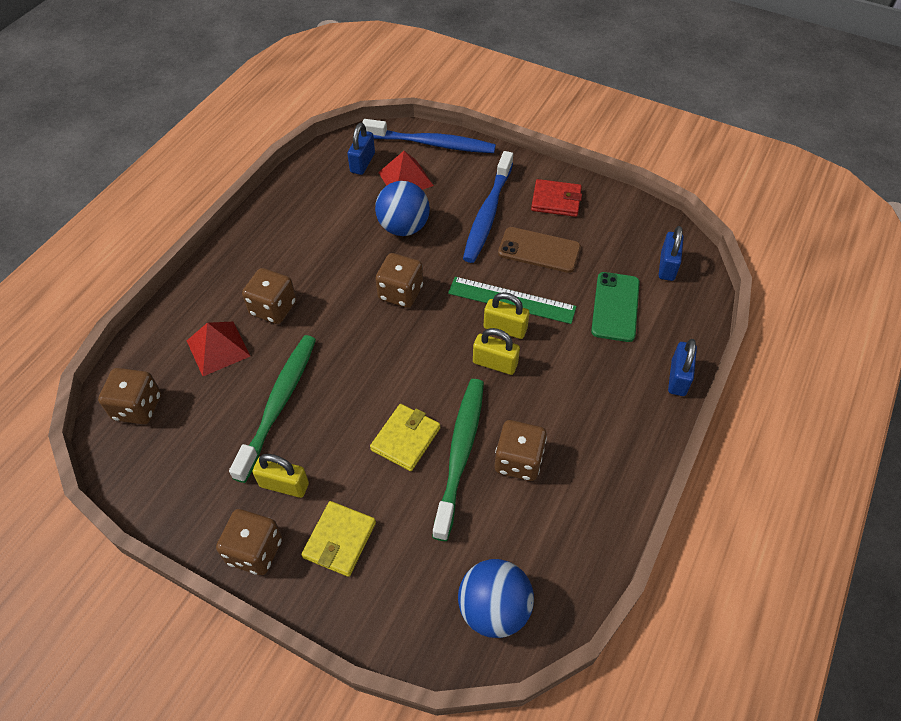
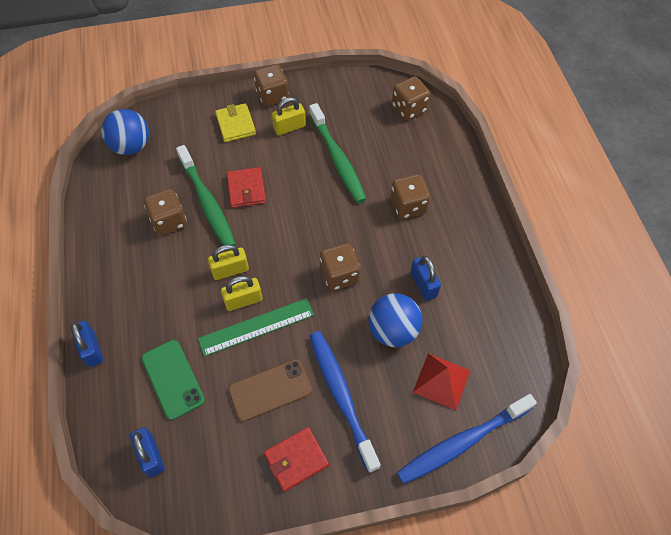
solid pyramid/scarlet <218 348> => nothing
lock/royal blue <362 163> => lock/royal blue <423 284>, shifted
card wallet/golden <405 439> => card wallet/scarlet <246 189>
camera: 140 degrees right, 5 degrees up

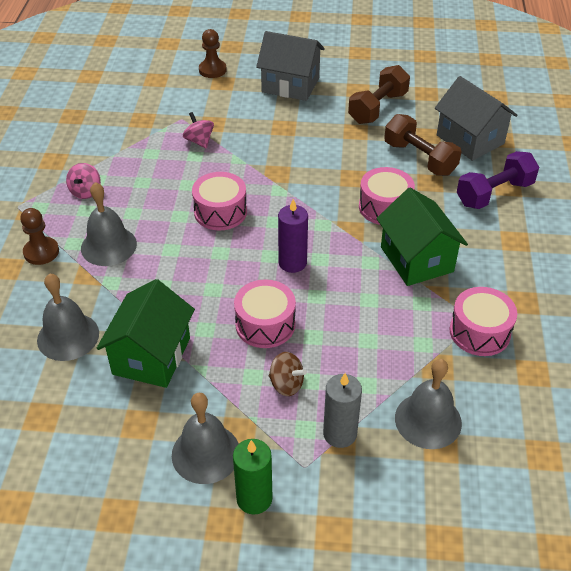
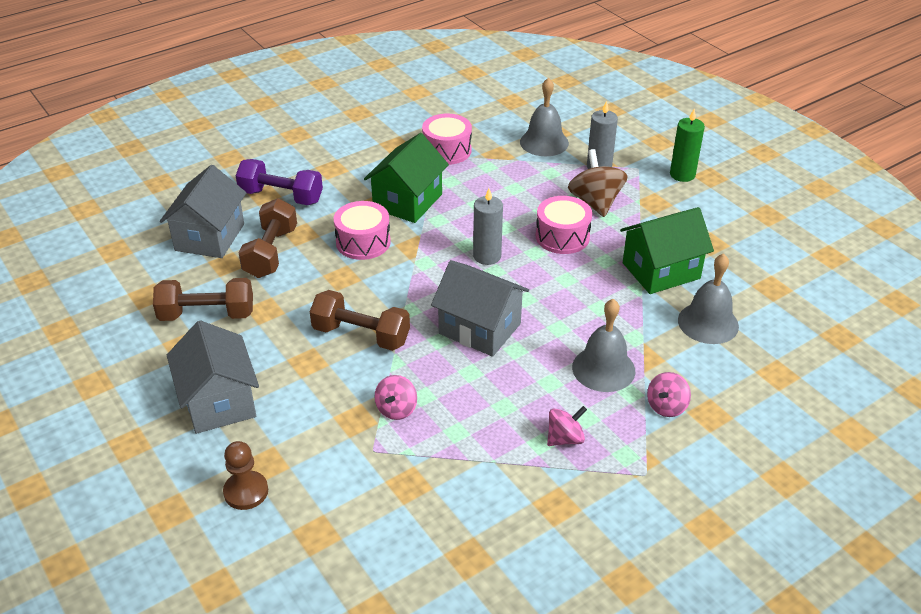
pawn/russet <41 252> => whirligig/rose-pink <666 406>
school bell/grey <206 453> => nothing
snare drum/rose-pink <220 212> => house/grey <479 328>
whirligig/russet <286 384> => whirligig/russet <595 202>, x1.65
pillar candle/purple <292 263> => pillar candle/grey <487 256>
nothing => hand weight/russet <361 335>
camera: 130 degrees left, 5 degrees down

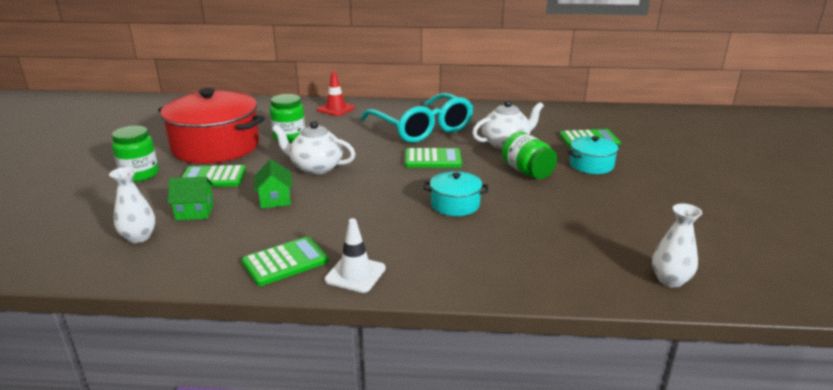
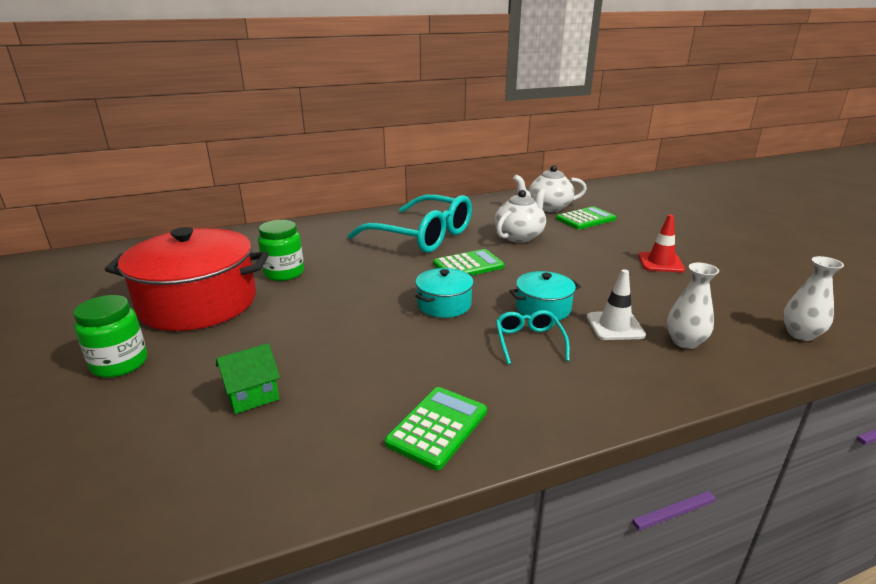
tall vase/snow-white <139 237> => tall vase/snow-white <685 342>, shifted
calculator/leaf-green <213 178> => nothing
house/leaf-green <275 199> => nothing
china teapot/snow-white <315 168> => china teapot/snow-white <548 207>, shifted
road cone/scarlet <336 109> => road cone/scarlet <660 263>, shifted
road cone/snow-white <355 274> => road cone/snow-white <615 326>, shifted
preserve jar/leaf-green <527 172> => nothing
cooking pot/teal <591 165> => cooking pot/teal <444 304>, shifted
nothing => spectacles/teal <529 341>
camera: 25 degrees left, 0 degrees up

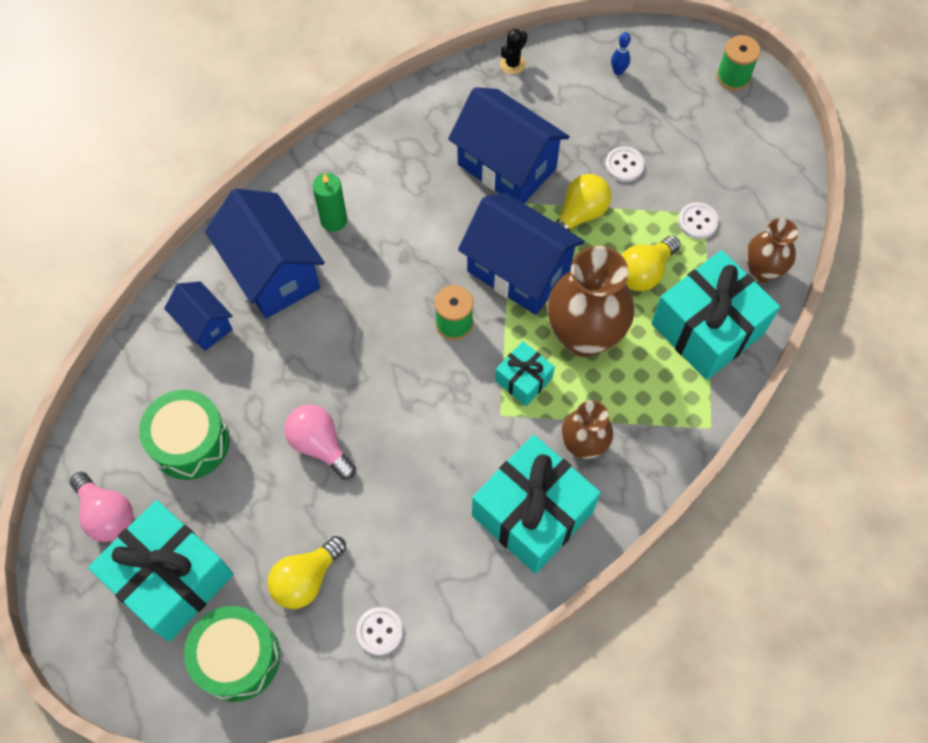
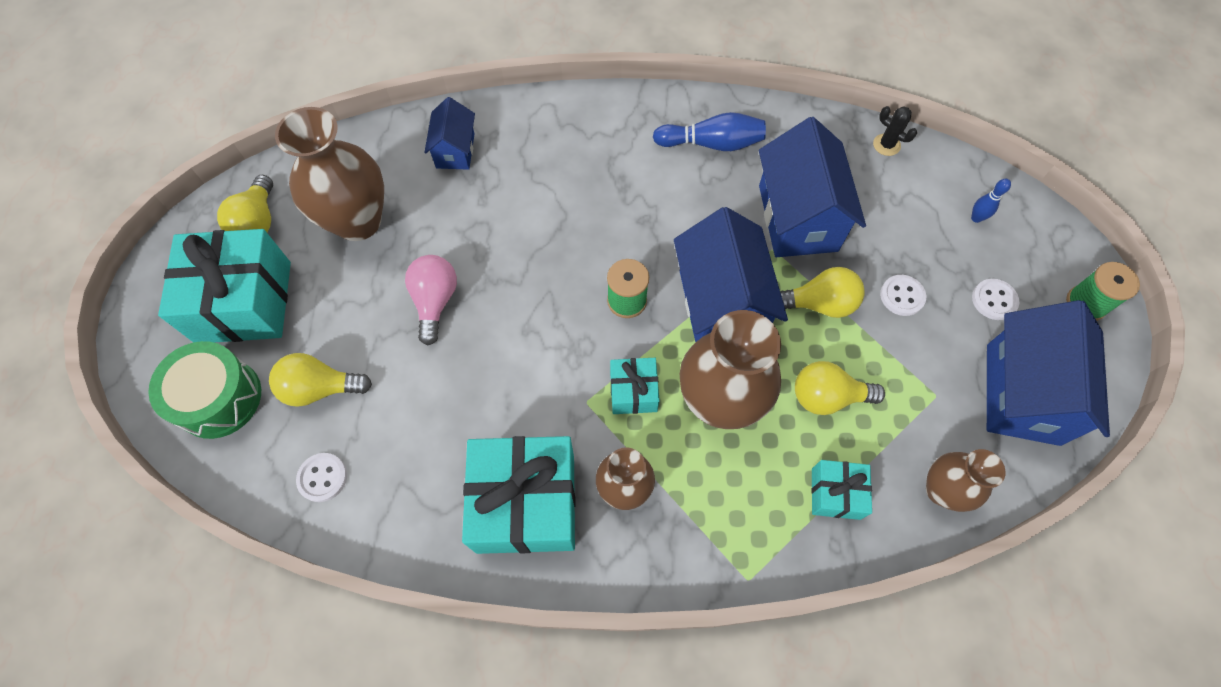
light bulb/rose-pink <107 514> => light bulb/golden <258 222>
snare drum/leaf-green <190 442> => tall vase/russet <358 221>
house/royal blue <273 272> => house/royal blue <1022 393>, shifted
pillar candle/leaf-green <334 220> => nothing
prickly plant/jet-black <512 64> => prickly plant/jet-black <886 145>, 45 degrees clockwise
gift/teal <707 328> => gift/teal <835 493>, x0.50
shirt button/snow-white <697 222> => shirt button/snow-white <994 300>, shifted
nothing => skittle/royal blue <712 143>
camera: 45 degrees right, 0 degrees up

◆ Problem: Repeat each line, unchanged, from the line that contains "shirt button/snow-white <697" to the end of the listing above.

◆ Result of the exercise:
shirt button/snow-white <697 222> => shirt button/snow-white <994 300>, shifted
nothing => skittle/royal blue <712 143>
camera: 45 degrees right, 0 degrees up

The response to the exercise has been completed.